THE INPUT:
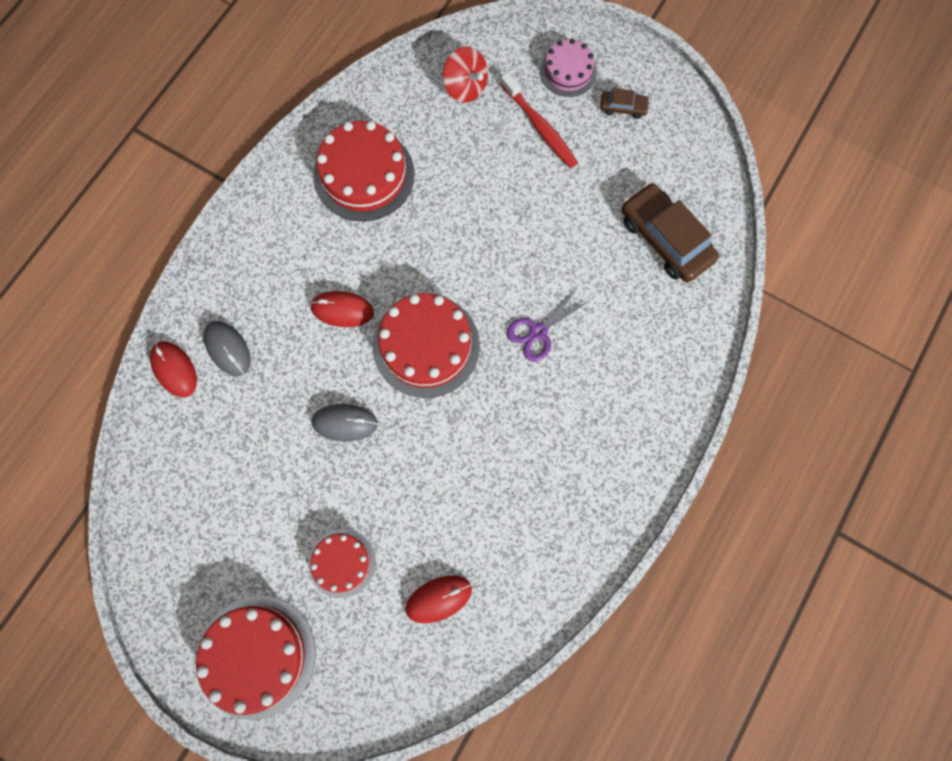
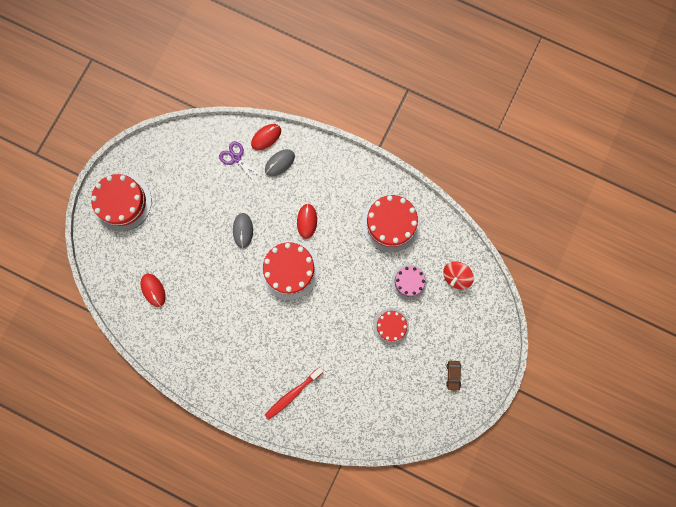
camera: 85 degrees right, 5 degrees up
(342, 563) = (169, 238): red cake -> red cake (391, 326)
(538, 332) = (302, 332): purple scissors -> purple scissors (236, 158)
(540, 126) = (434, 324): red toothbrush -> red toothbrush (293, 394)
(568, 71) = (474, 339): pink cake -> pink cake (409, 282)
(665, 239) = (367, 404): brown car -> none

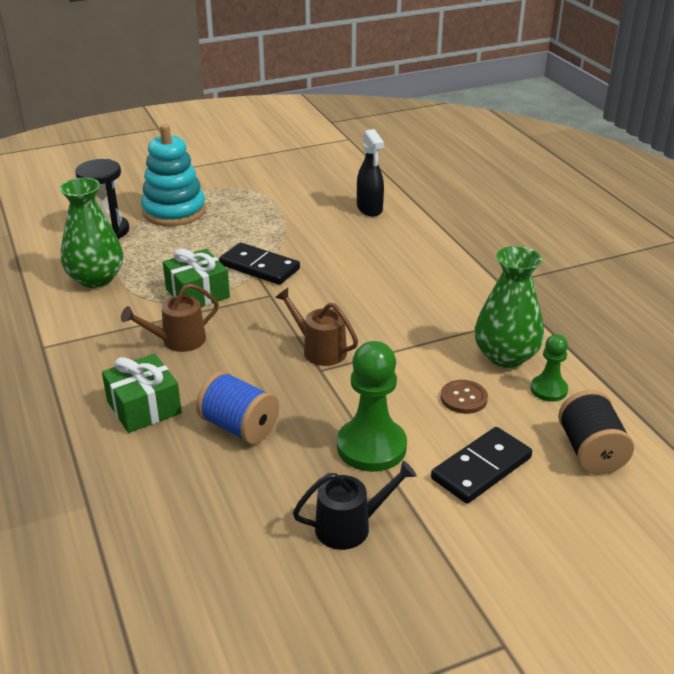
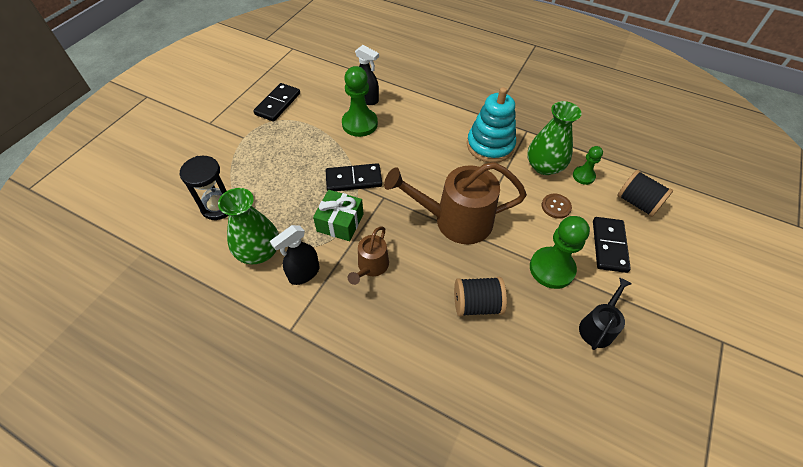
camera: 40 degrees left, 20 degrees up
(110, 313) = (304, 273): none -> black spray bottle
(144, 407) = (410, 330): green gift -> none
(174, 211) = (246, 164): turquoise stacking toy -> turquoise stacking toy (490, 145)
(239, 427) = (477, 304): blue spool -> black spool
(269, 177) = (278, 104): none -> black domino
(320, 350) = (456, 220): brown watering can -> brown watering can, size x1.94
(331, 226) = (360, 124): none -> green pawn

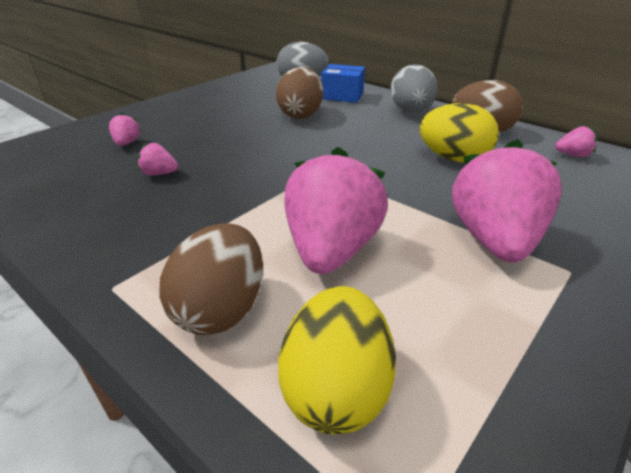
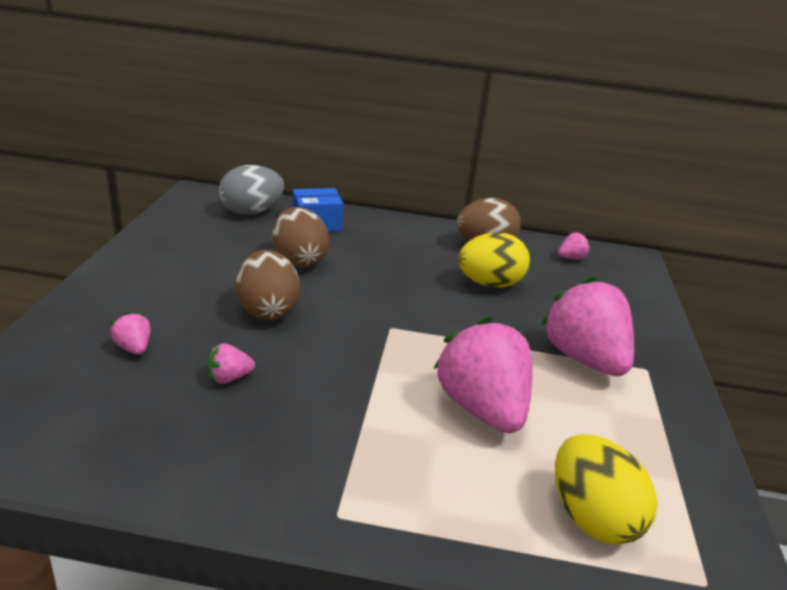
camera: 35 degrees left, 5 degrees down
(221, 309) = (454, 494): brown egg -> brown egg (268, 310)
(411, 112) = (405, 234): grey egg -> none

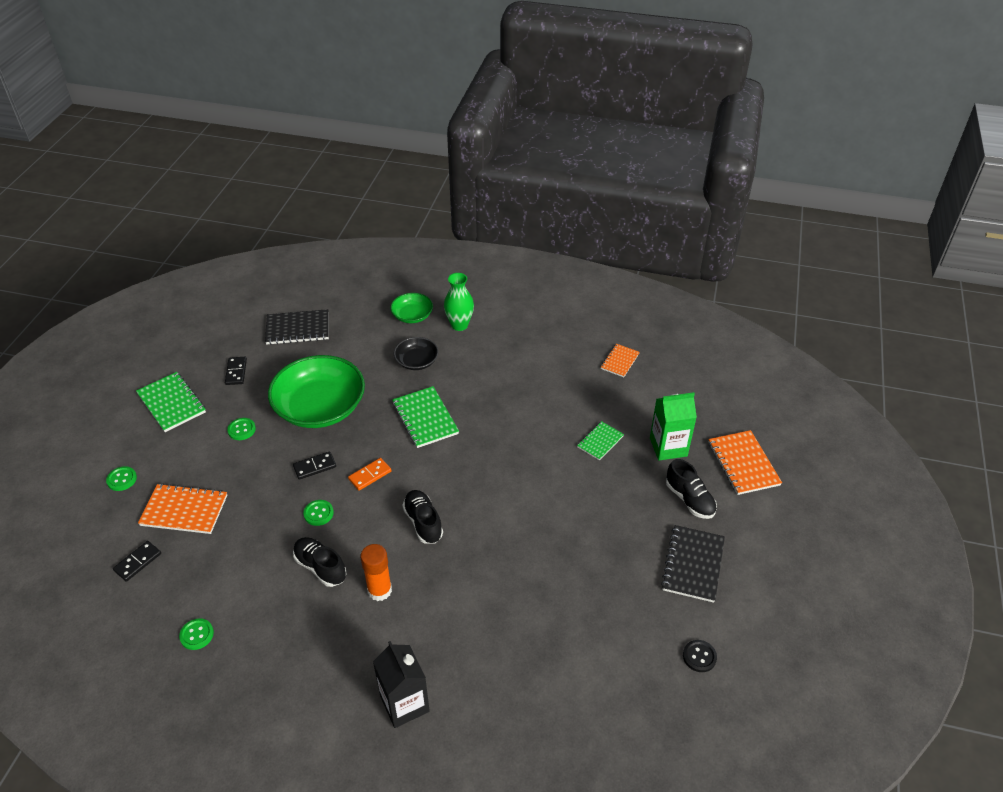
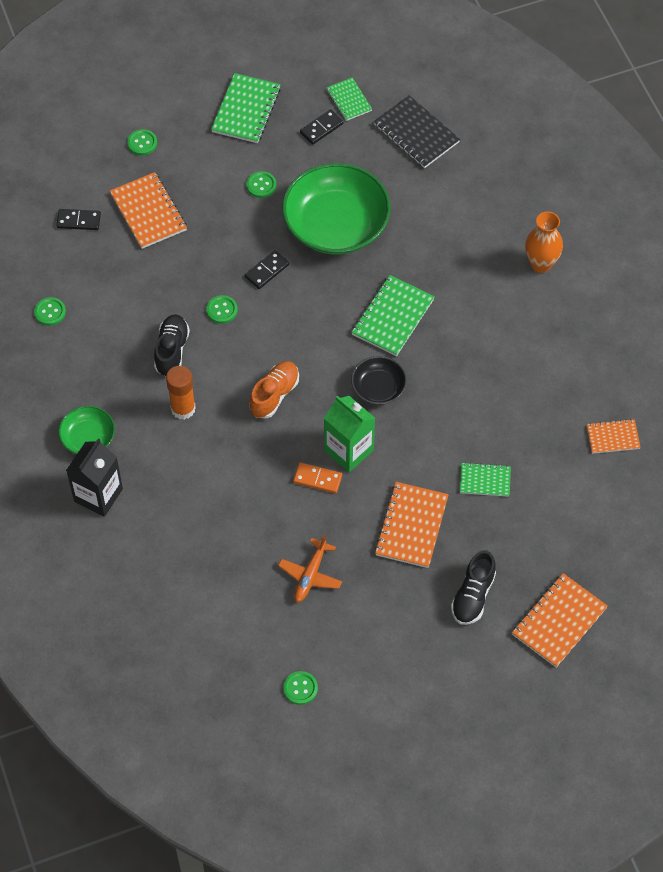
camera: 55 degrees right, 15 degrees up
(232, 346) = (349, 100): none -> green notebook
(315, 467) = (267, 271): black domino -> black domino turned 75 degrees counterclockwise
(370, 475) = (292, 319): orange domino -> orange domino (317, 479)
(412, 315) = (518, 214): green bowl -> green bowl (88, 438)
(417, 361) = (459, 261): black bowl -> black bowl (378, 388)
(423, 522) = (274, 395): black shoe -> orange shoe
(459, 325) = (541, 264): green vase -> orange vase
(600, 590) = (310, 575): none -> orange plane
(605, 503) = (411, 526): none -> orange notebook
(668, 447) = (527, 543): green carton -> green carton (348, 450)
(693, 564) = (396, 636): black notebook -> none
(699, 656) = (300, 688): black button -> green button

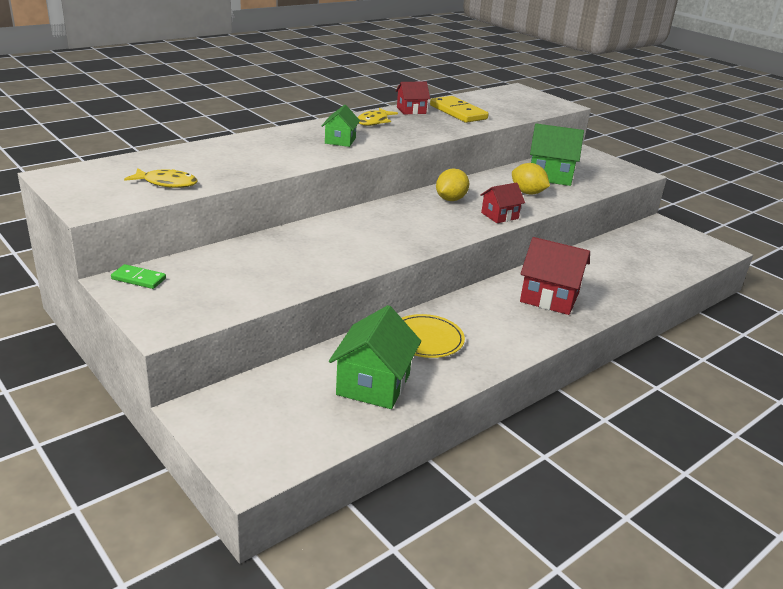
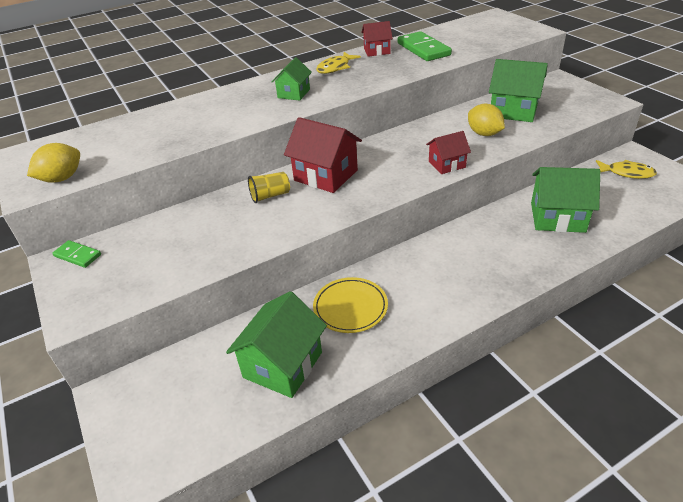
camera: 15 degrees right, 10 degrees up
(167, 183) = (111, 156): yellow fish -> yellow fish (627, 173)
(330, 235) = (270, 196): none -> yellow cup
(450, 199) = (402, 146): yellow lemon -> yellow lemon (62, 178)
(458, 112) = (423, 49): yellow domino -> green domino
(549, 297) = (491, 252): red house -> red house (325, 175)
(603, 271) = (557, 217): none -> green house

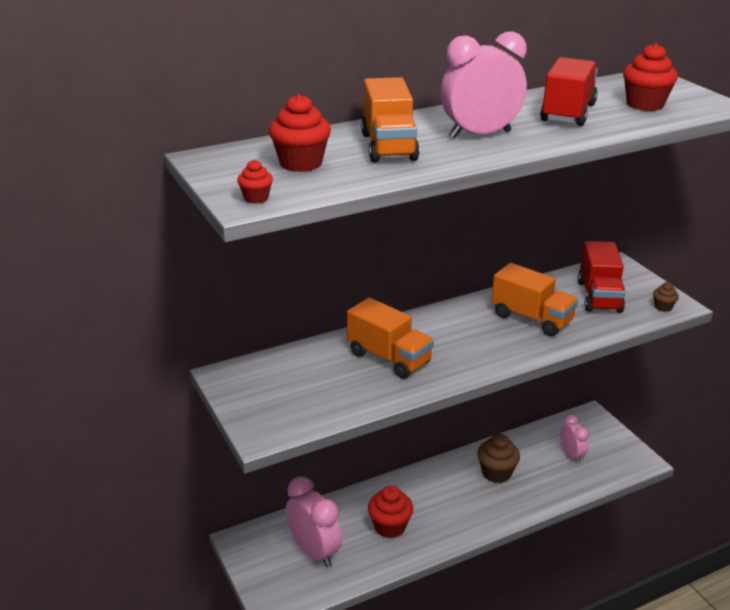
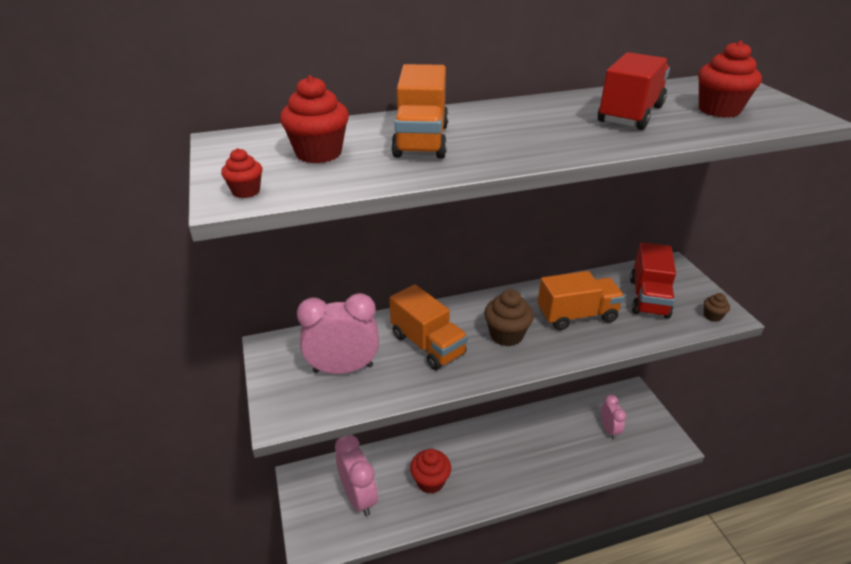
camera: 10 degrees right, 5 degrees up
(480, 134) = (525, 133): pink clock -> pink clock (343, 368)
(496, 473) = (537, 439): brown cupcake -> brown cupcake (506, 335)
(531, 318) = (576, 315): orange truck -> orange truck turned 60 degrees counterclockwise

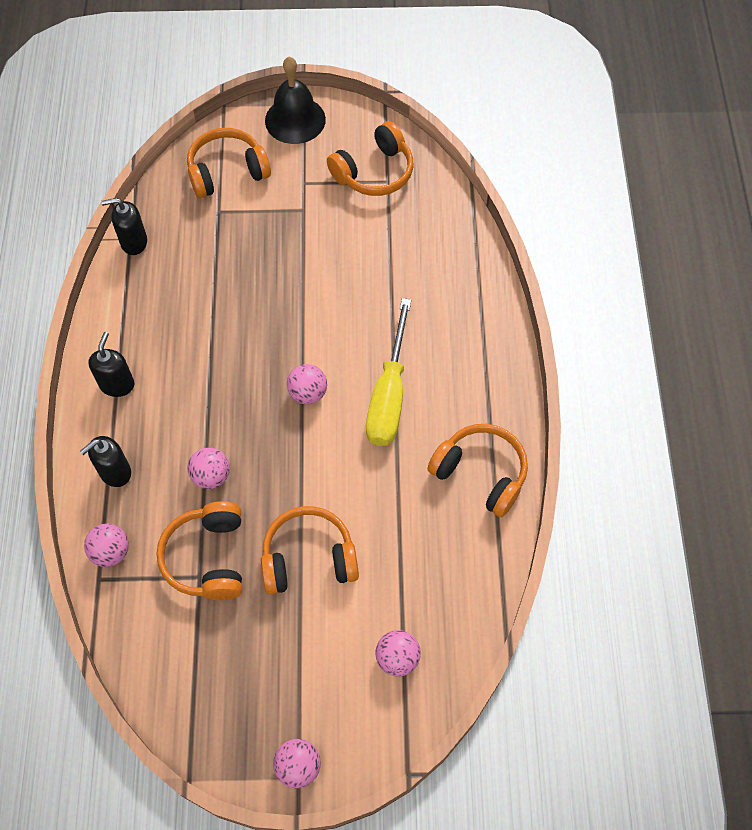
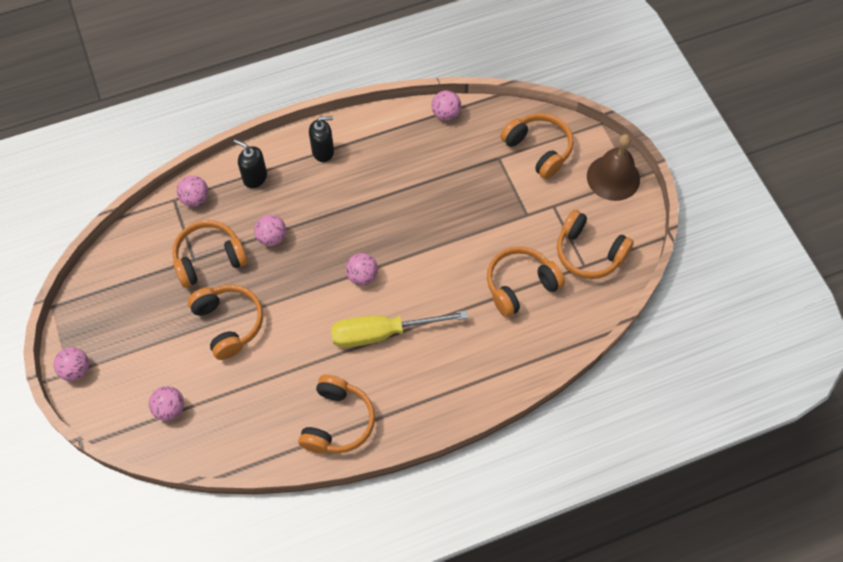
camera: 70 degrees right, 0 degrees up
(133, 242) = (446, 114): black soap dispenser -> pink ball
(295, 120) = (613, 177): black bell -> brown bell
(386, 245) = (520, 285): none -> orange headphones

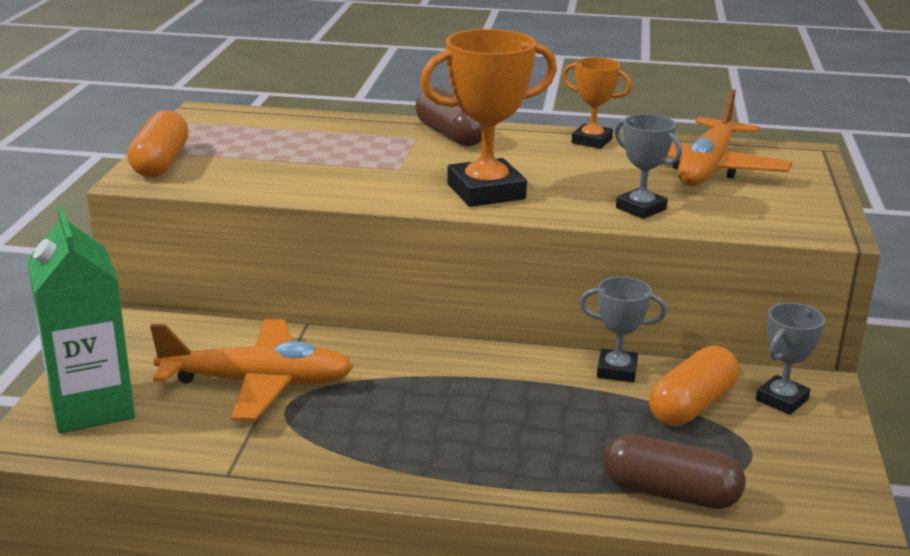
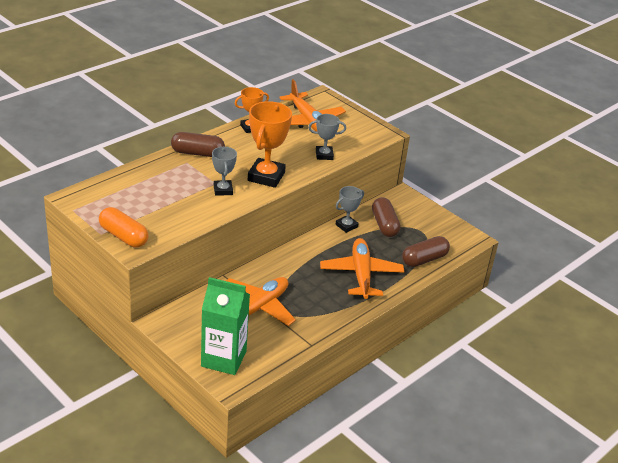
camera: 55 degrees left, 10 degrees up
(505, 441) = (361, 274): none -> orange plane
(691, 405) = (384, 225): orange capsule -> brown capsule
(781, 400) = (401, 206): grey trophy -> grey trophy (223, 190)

WHAT YOU WILL DO: Each of the entries above must be copied exactly, but the pictures stay out.

ANSWER SPACE:
camera: 85 degrees right, 5 degrees up
(342, 563) = (169, 238): red cake -> red cake (391, 326)
(538, 332) = (302, 332): purple scissors -> purple scissors (236, 158)
(540, 126) = (434, 324): red toothbrush -> red toothbrush (293, 394)
(568, 71) = (474, 339): pink cake -> pink cake (409, 282)
(665, 239) = (367, 404): brown car -> none

camera: 40 degrees left, 20 degrees up
(110, 313) = (304, 273): none -> black spray bottle
(144, 407) = (410, 330): green gift -> none
(174, 211) = (246, 164): turquoise stacking toy -> turquoise stacking toy (490, 145)
(239, 427) = (477, 304): blue spool -> black spool
(269, 177) = (278, 104): none -> black domino
(320, 350) = (456, 220): brown watering can -> brown watering can, size x1.94
(331, 226) = (360, 124): none -> green pawn

camera: 35 degrees left, 5 degrees down
(221, 309) = (454, 494): brown egg -> brown egg (268, 310)
(411, 112) = (405, 234): grey egg -> none

camera: 55 degrees right, 15 degrees up
(232, 346) = (349, 100): none -> green notebook
(315, 467) = (267, 271): black domino -> black domino turned 75 degrees counterclockwise
(370, 475) = (292, 319): orange domino -> orange domino (317, 479)
(412, 315) = (518, 214): green bowl -> green bowl (88, 438)
(417, 361) = (459, 261): black bowl -> black bowl (378, 388)
(423, 522) = (274, 395): black shoe -> orange shoe
(459, 325) = (541, 264): green vase -> orange vase
(600, 590) = (310, 575): none -> orange plane
(605, 503) = (411, 526): none -> orange notebook
(668, 447) = (527, 543): green carton -> green carton (348, 450)
(693, 564) = (396, 636): black notebook -> none
(699, 656) = (300, 688): black button -> green button

camera: 15 degrees right, 10 degrees up
(167, 183) = (111, 156): yellow fish -> yellow fish (627, 173)
(330, 235) = (270, 196): none -> yellow cup
(450, 199) = (402, 146): yellow lemon -> yellow lemon (62, 178)
(458, 112) = (423, 49): yellow domino -> green domino
(549, 297) = (491, 252): red house -> red house (325, 175)
(603, 271) = (557, 217): none -> green house

camera: 10 degrees right, 5 degrees up
(480, 134) = (525, 133): pink clock -> pink clock (343, 368)
(496, 473) = (537, 439): brown cupcake -> brown cupcake (506, 335)
(531, 318) = (576, 315): orange truck -> orange truck turned 60 degrees counterclockwise

camera: 70 degrees right, 0 degrees up
(133, 242) = (446, 114): black soap dispenser -> pink ball
(295, 120) = (613, 177): black bell -> brown bell
(386, 245) = (520, 285): none -> orange headphones

camera: 55 degrees left, 10 degrees up
(505, 441) = (361, 274): none -> orange plane
(691, 405) = (384, 225): orange capsule -> brown capsule
(781, 400) = (401, 206): grey trophy -> grey trophy (223, 190)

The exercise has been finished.